### INPUT FOR THIS TASK ###

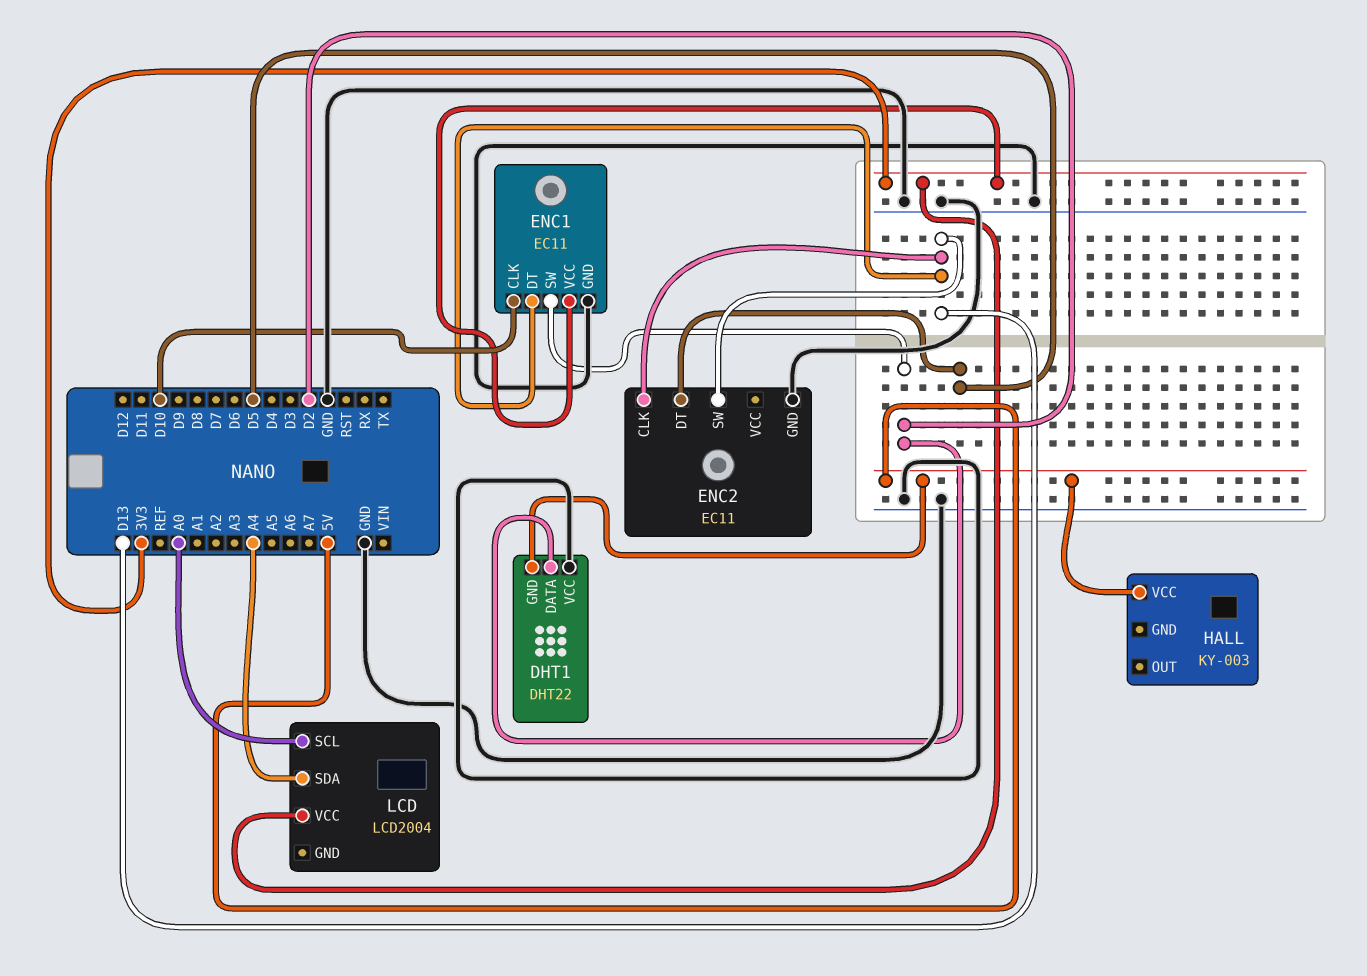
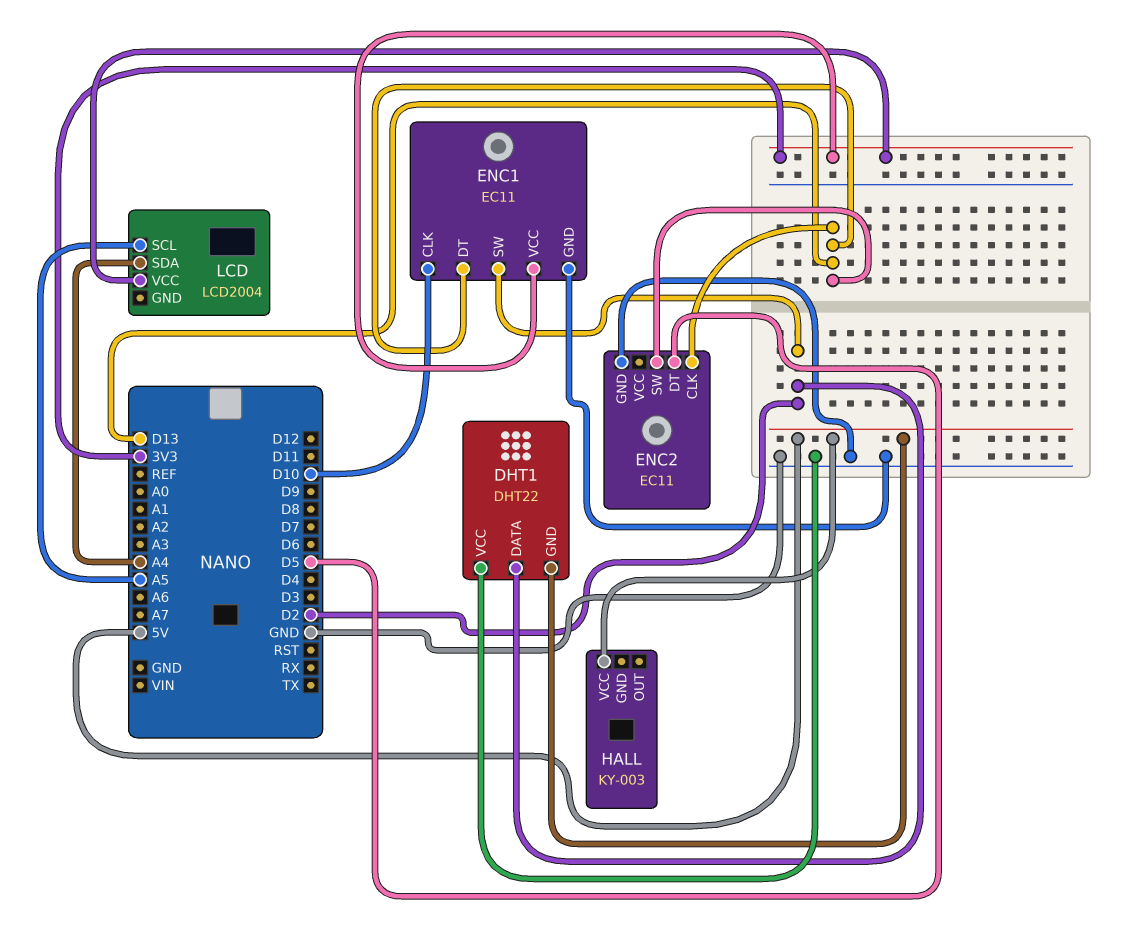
LCD pin SCL: A0 -> A5

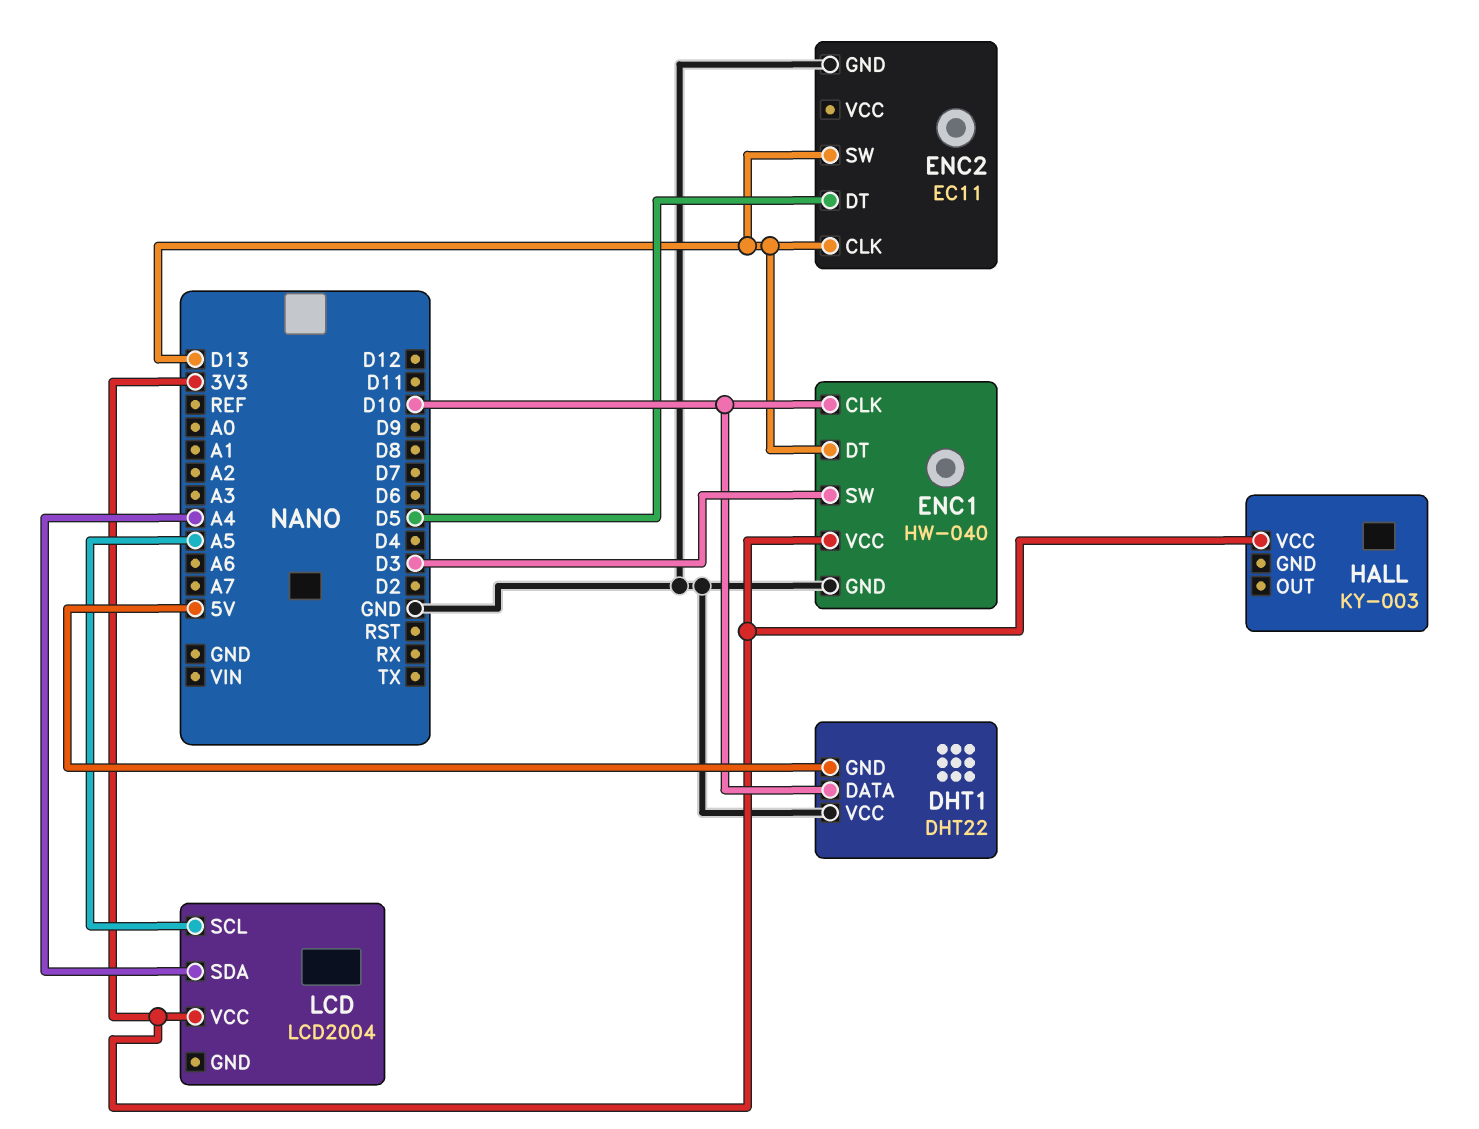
DHT1 pin DATA: D2 -> D10
ENC1: EC11 -> HW-040
ENC1 pin SW: D2 -> D3
HALL pin VCC: 5V -> 3V3

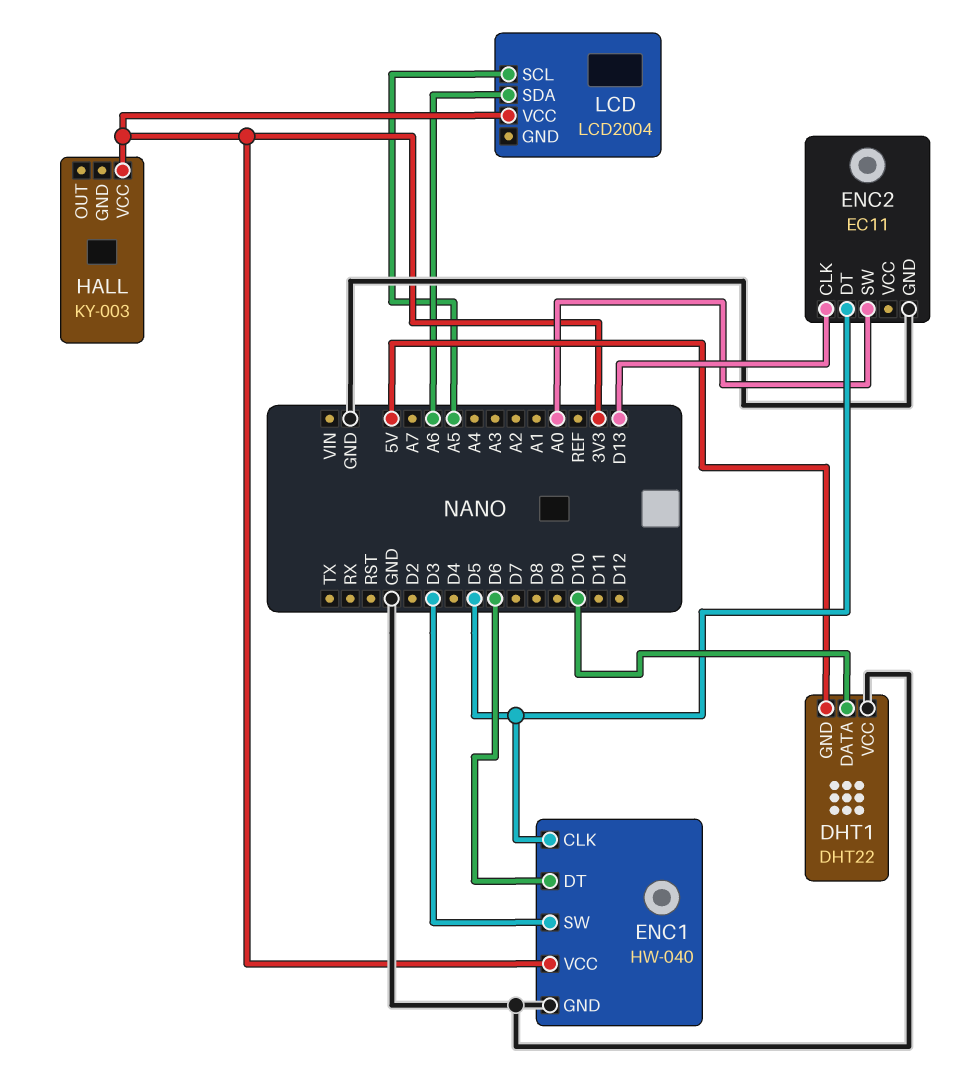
ENC1 pin CLK: D10 -> D5
ENC1 pin DT: D13 -> D6
ENC2 pin SW: D13 -> A0
LCD pin SDA: A4 -> A6

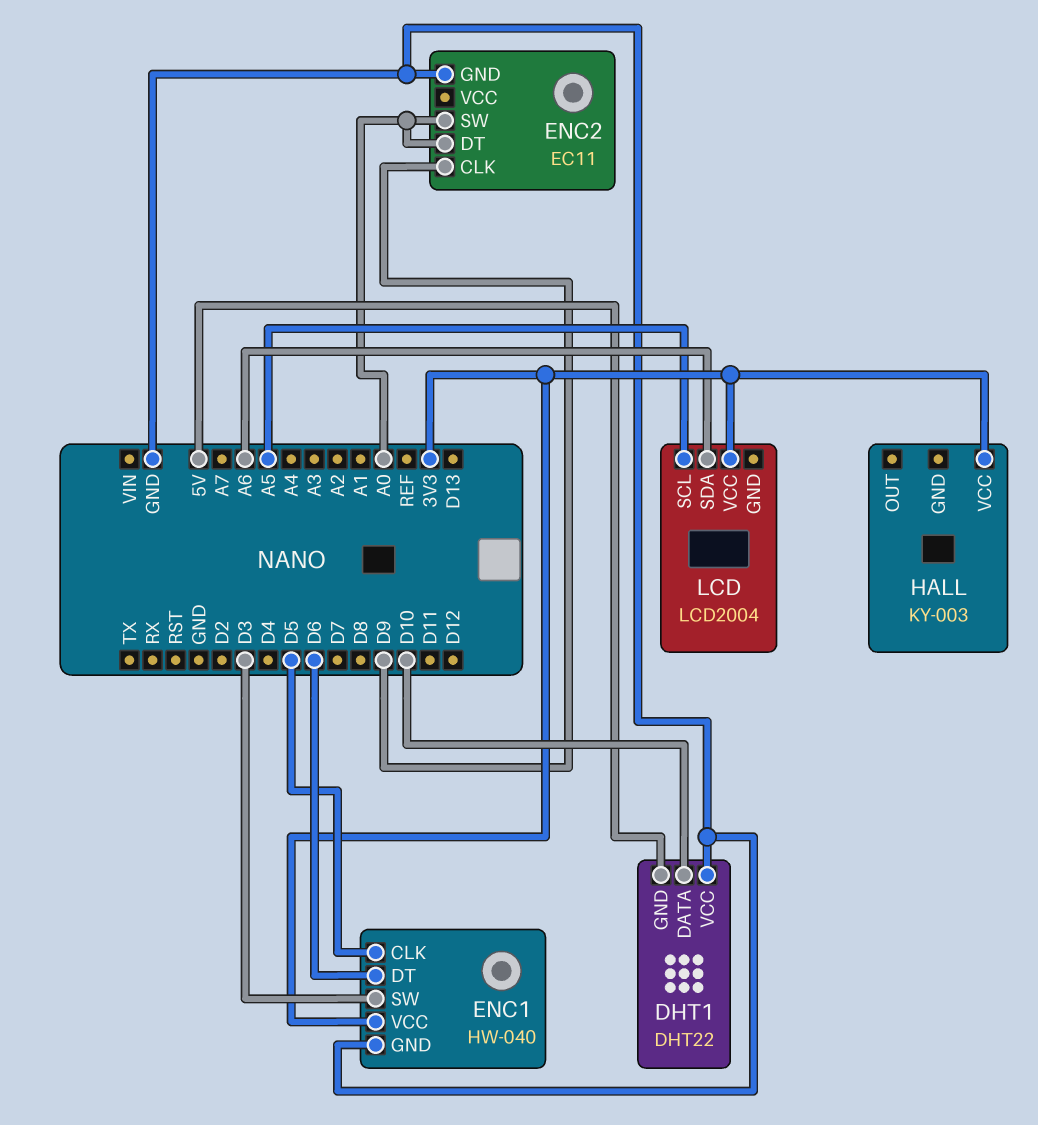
ENC2 pin CLK: D13 -> D9
ENC2 pin DT: D5 -> A0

###

THE PROBLEM ▸ Could every record be given again exactly, with its pictures left out?

RESPONSE TO THIS TASK ▸
LCD pin SCL: A0 -> A5

DHT1 pin DATA: D2 -> D10
ENC1: EC11 -> HW-040
ENC1 pin SW: D2 -> D3
HALL pin VCC: 5V -> 3V3

ENC1 pin CLK: D10 -> D5
ENC1 pin DT: D13 -> D6
ENC2 pin SW: D13 -> A0
LCD pin SDA: A4 -> A6

ENC2 pin CLK: D13 -> D9
ENC2 pin DT: D5 -> A0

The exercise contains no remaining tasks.